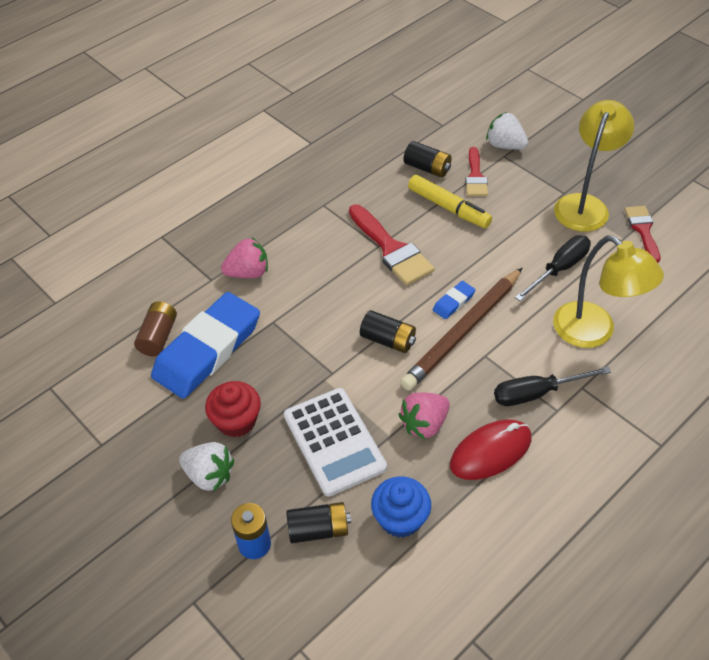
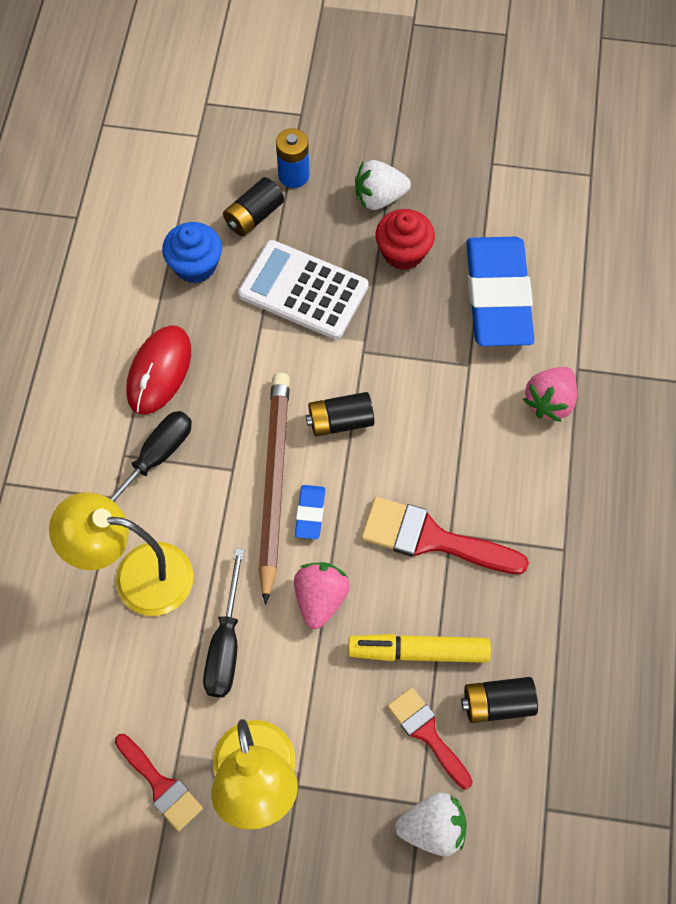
camera: 140 degrees right, 15 degrees up
brown battery [134,302,177,356] -> none
pink strawberry [398,392,450,440] -> pink strawberry moved to [294,562,350,629]

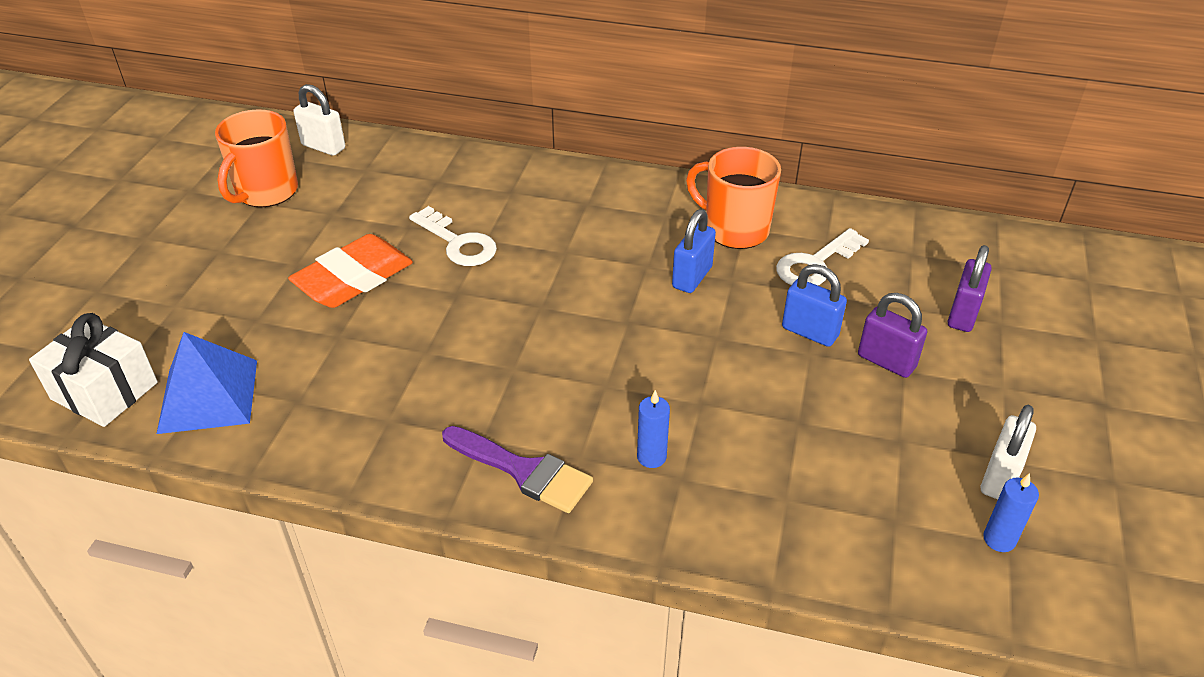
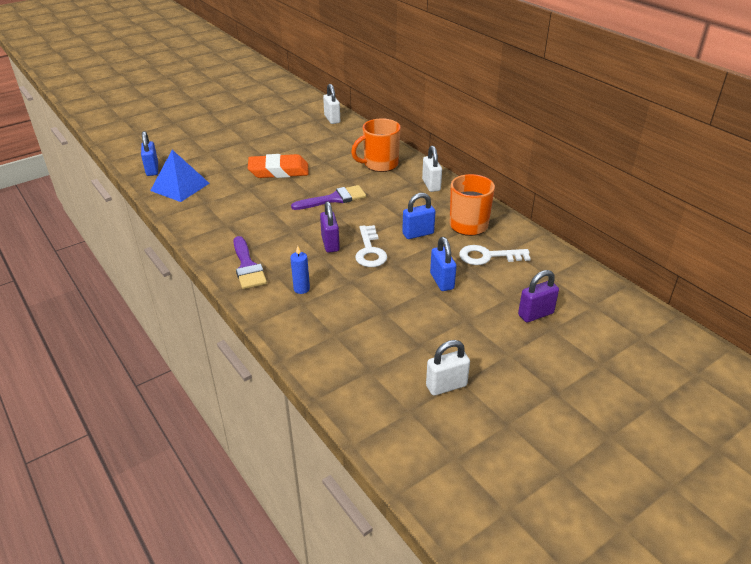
camera: 40 degrees right, 5 degrees down
white gift [29,313,158,427] -> blue padlock [141,131,158,176]
orange mug [215,109,298,207] -> orange mug moved to [351,118,401,172]
white key [409,206,497,266] -> white key moved to [355,225,387,267]
purple padlock [858,293,927,378] -> purple padlock moved to [320,201,340,253]
blue candle [983,473,1039,552] -> none
none -> purple brush [291,185,366,210]
none -> white padlock [422,146,442,192]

◇ ◇ ◇ ◇ ◇ ◇ ◇

Your answer must be the lines from the one containing "pink strawberry [398,392,450,440]" through the last line of the records, printed exactly with no pictures; please include both ends.

### Reply
pink strawberry [398,392,450,440] -> pink strawberry moved to [294,562,350,629]

camera: 40 degrees right, 5 degrees down
white gift [29,313,158,427] -> blue padlock [141,131,158,176]
orange mug [215,109,298,207] -> orange mug moved to [351,118,401,172]
white key [409,206,497,266] -> white key moved to [355,225,387,267]
purple padlock [858,293,927,378] -> purple padlock moved to [320,201,340,253]
blue candle [983,473,1039,552] -> none
none -> purple brush [291,185,366,210]
none -> white padlock [422,146,442,192]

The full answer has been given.